*** Opening of MATERIAL FOR THIS EXERCISE ***
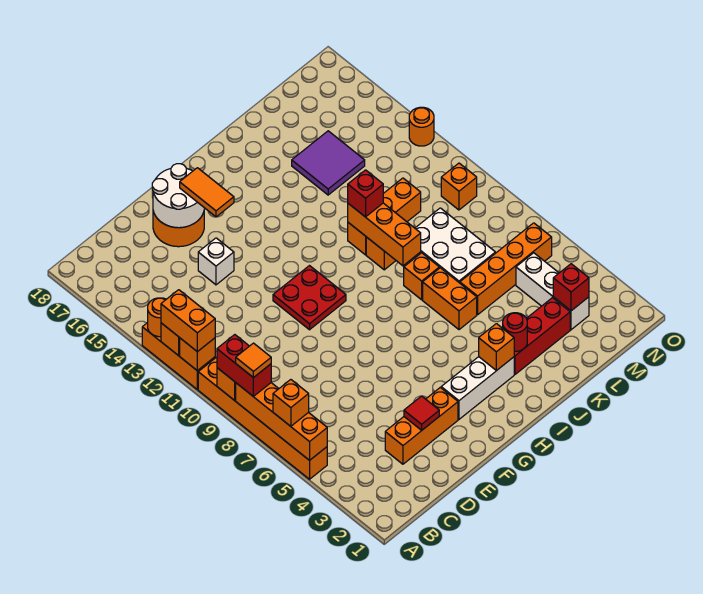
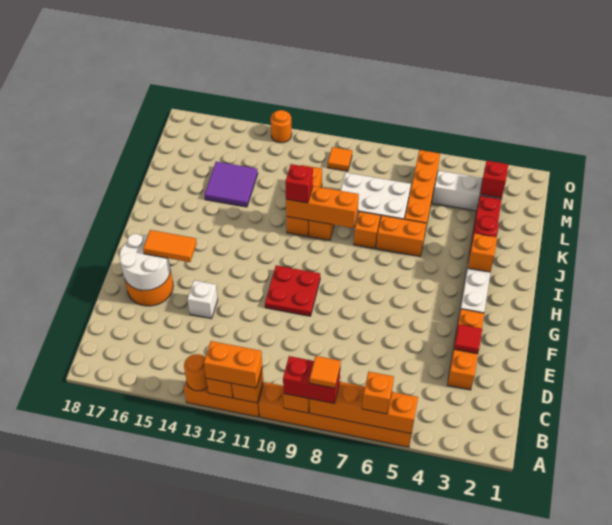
orange brick N10 level 1 -> orange tile N10 level 1

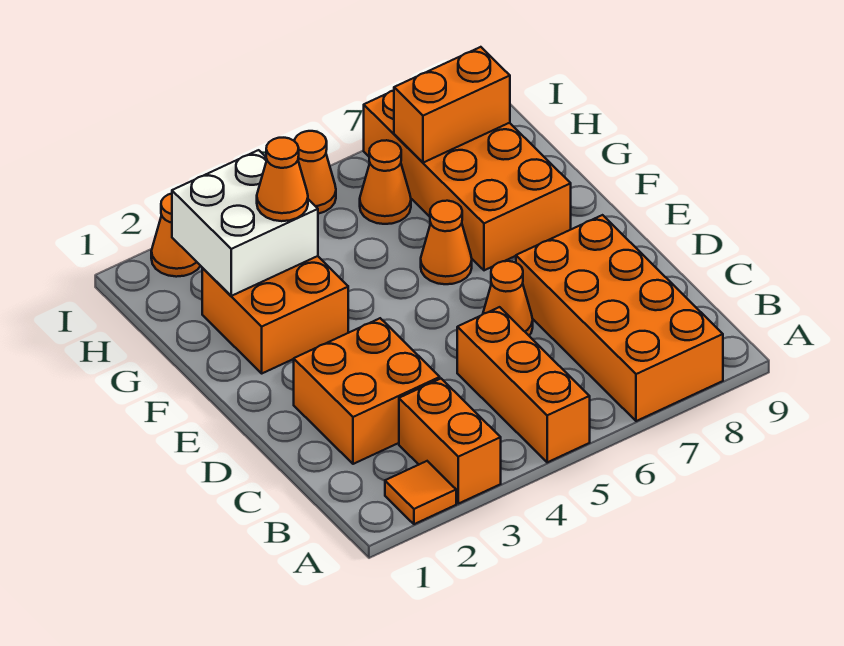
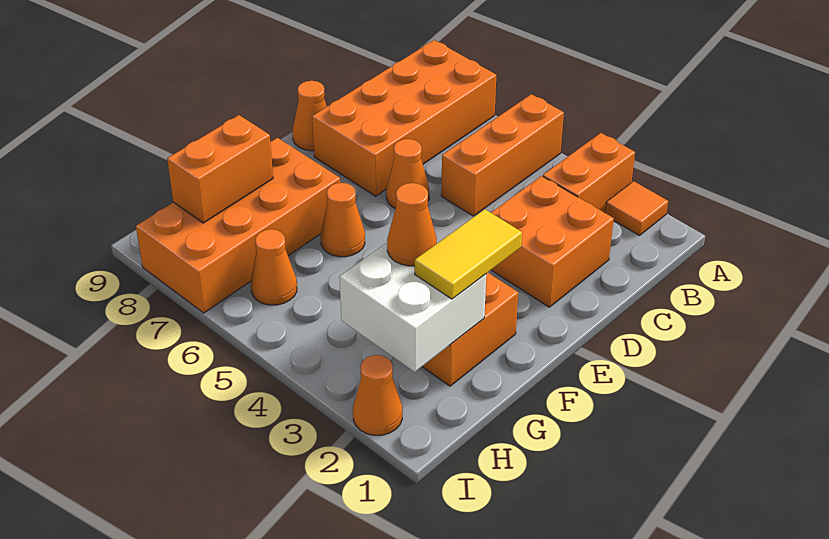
none -> yellow tile F2:G2 level 3
orange brick H7:H8 level 2 -> orange brick G8:H8 level 2
orange cone I5 level 1 -> orange cone D9 level 1

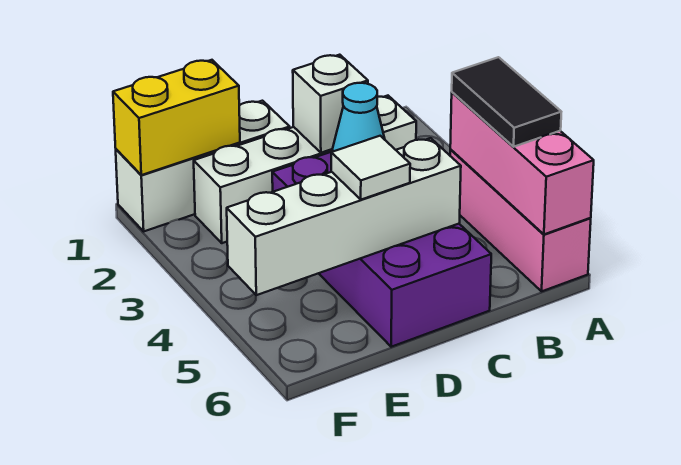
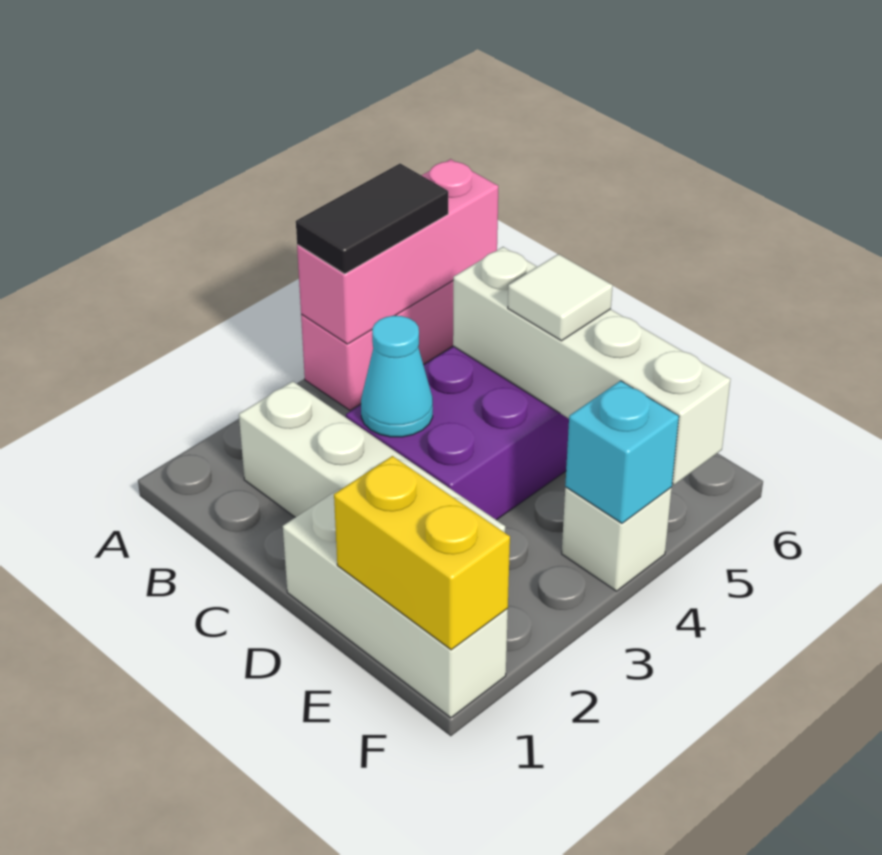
white brick C2 level 2 -> white brick F4 level 1
none -> cyan brick F4 level 2

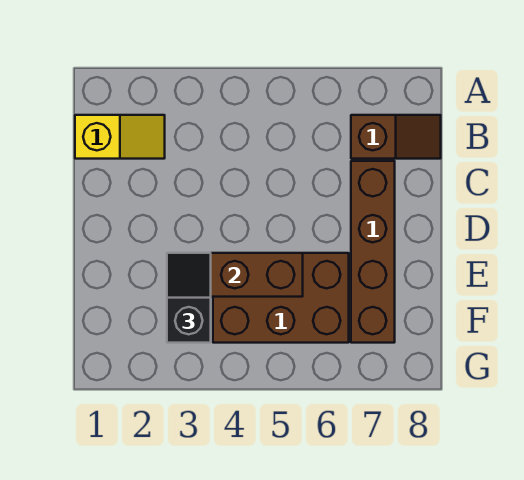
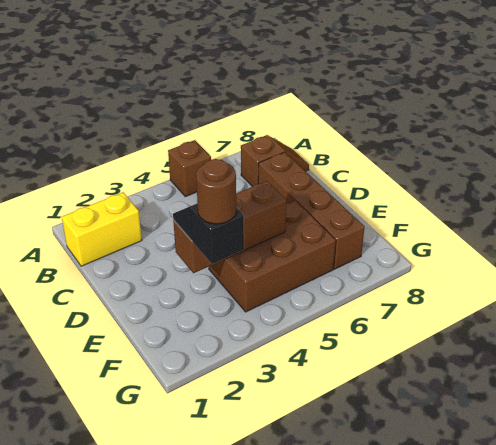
none -> brown brick A5 level 1
yellow slope B1:B2 level 1 top 1 -> yellow brick B1:B2 level 1
none -> brown round brick F3 level 4

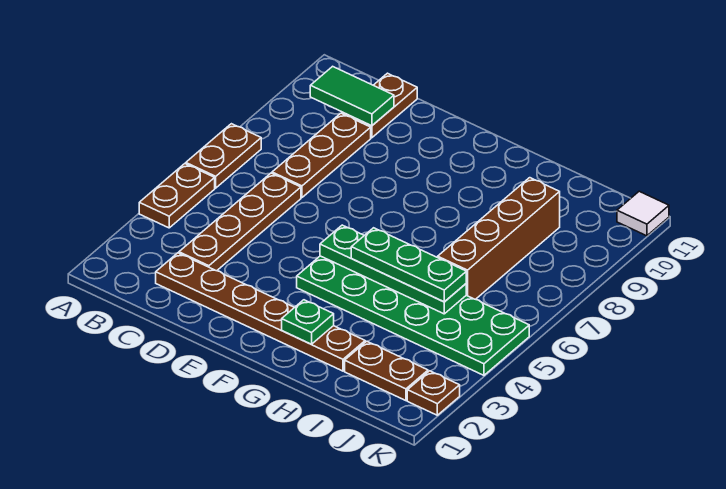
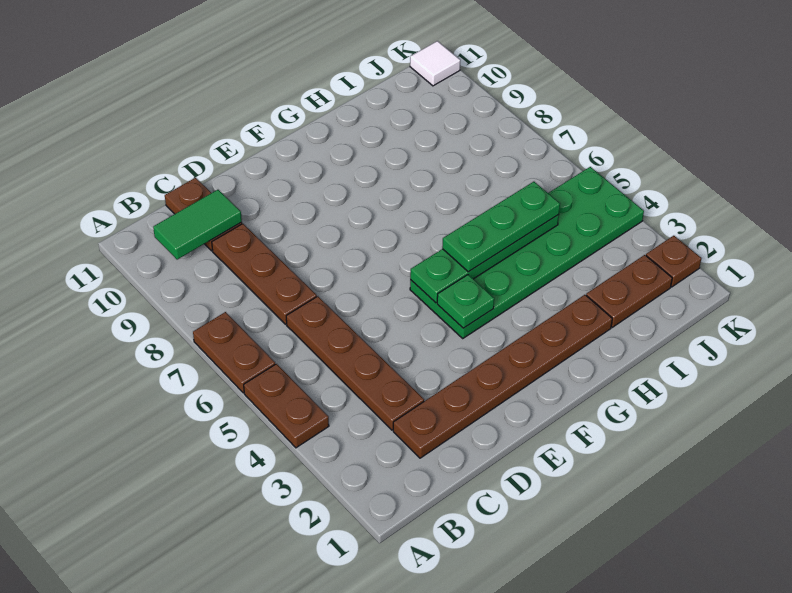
green plate G2 level 2 -> green plate F4 level 2
brown brick I6:I9 level 1 -> none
*** Close of MATERIAL FOR THIS EXERCISE ***
• BRIEF
Filter the records, keeping only lines that contain "orange", and show those lines.

• WRITTEN SOLUTION
orange brick N10 level 1 -> orange tile N10 level 1
orange brick H7:H8 level 2 -> orange brick G8:H8 level 2
orange cone I5 level 1 -> orange cone D9 level 1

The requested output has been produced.